▶ [Problem]
The pictures stay out; everything else in the entries below must be returned exactly.

= = = = =

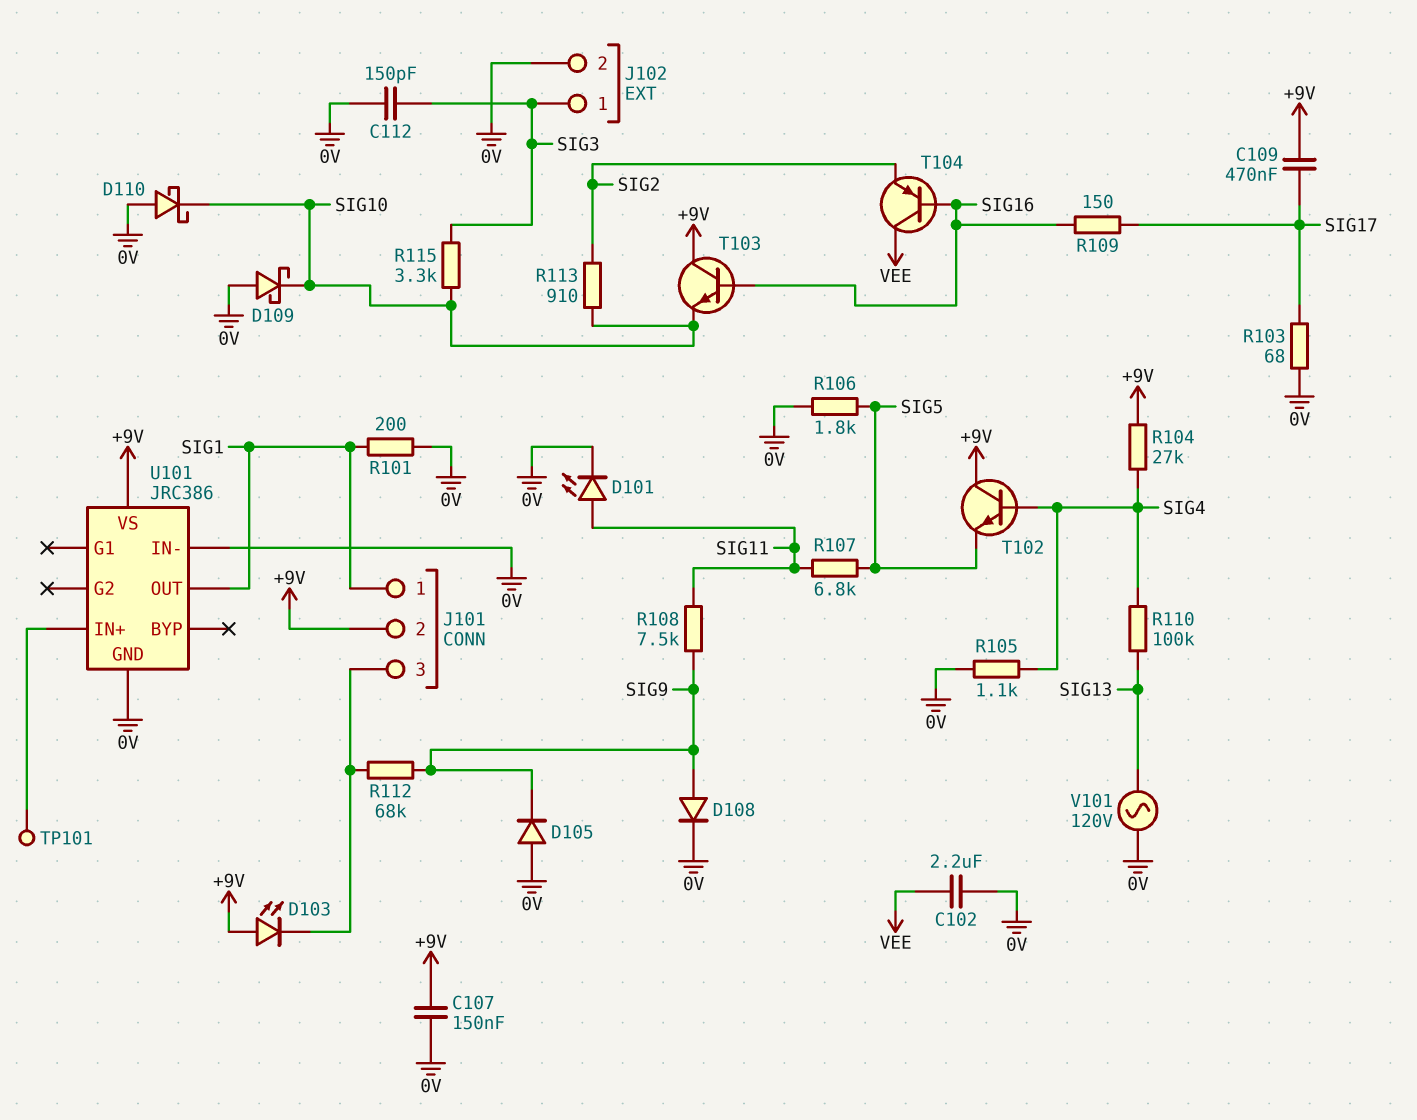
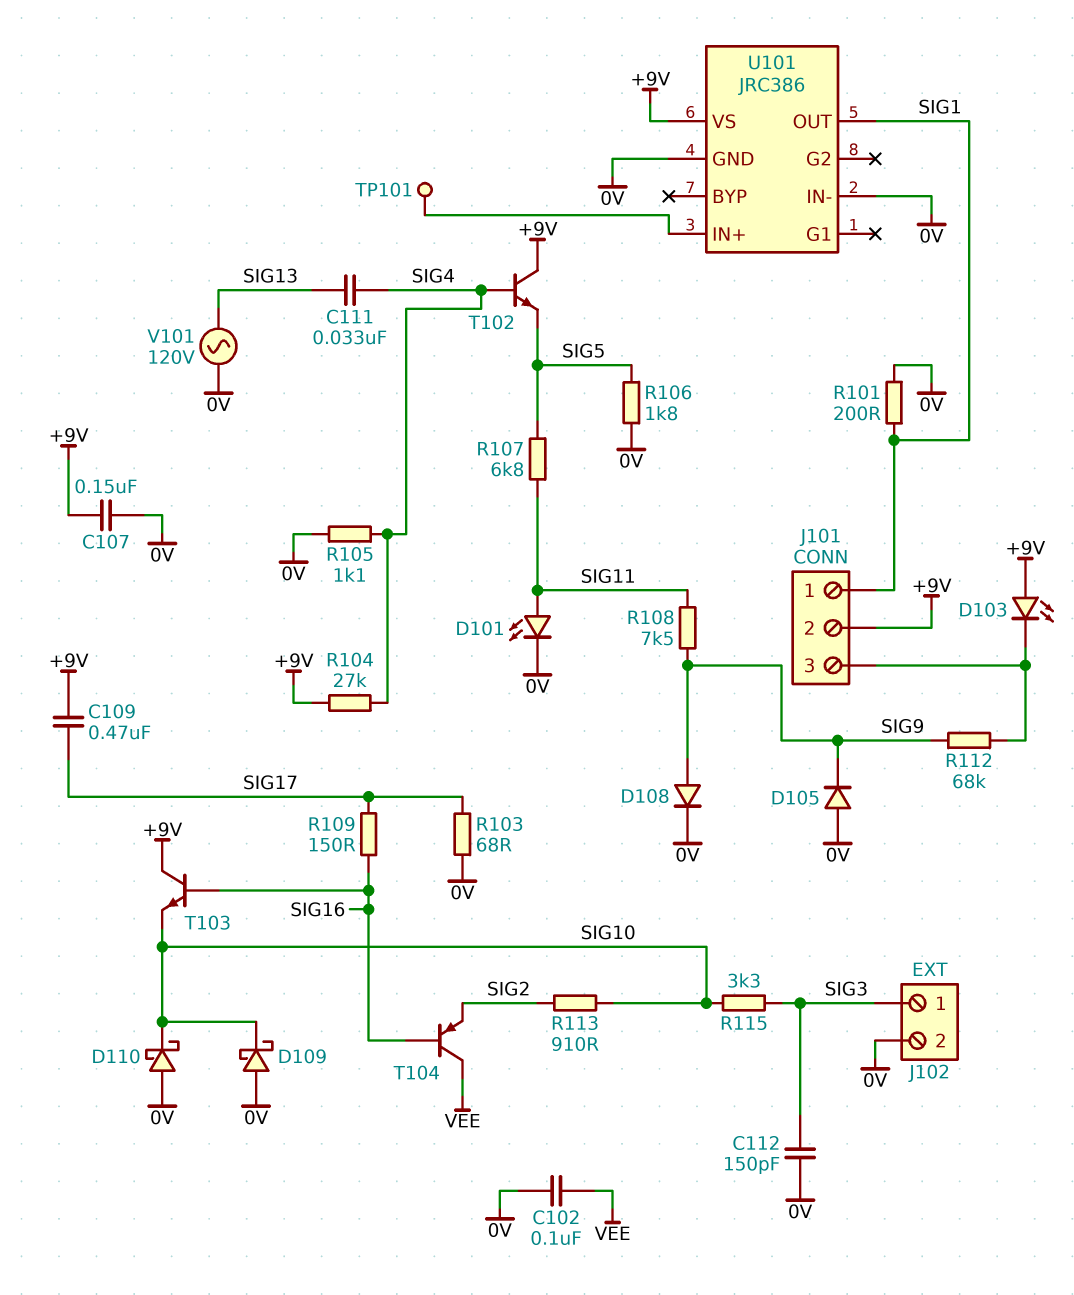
C102: 2.2uF (0V, VEE) -> 100nF (0V, VEE)
C111: none -> 33nF (SIG4, SIG13)
R110: 100k (SIG4, SIG13) -> none

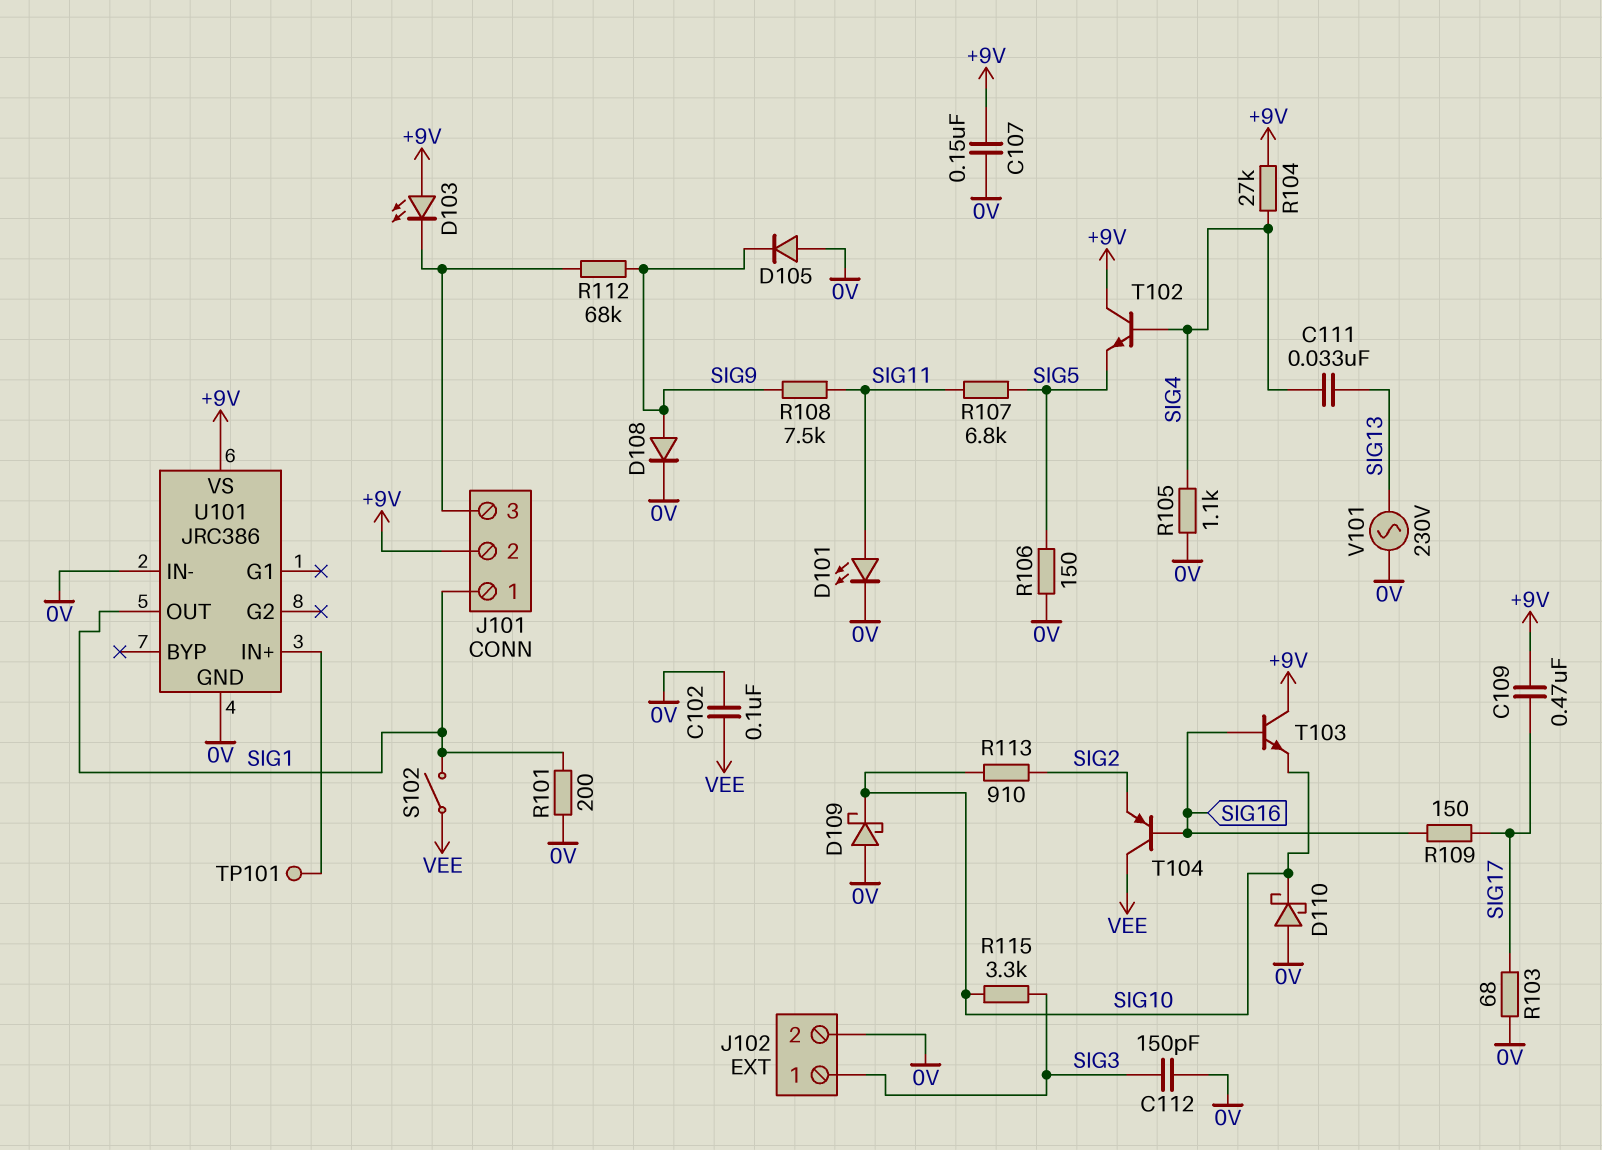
R106: 1.8k (0V, SIG5) -> 150 (0V, SIG5)
S102: none -> switch (SIG1, VEE)
V101: AC 120V (0V, SIG13) -> AC 230V (0V, SIG13)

= = = = =

▶ [Your response]
C102: 2.2uF (0V, VEE) -> 100nF (0V, VEE)
C111: none -> 33nF (SIG4, SIG13)
R110: 100k (SIG4, SIG13) -> none

R106: 1.8k (0V, SIG5) -> 150 (0V, SIG5)
S102: none -> switch (SIG1, VEE)
V101: AC 120V (0V, SIG13) -> AC 230V (0V, SIG13)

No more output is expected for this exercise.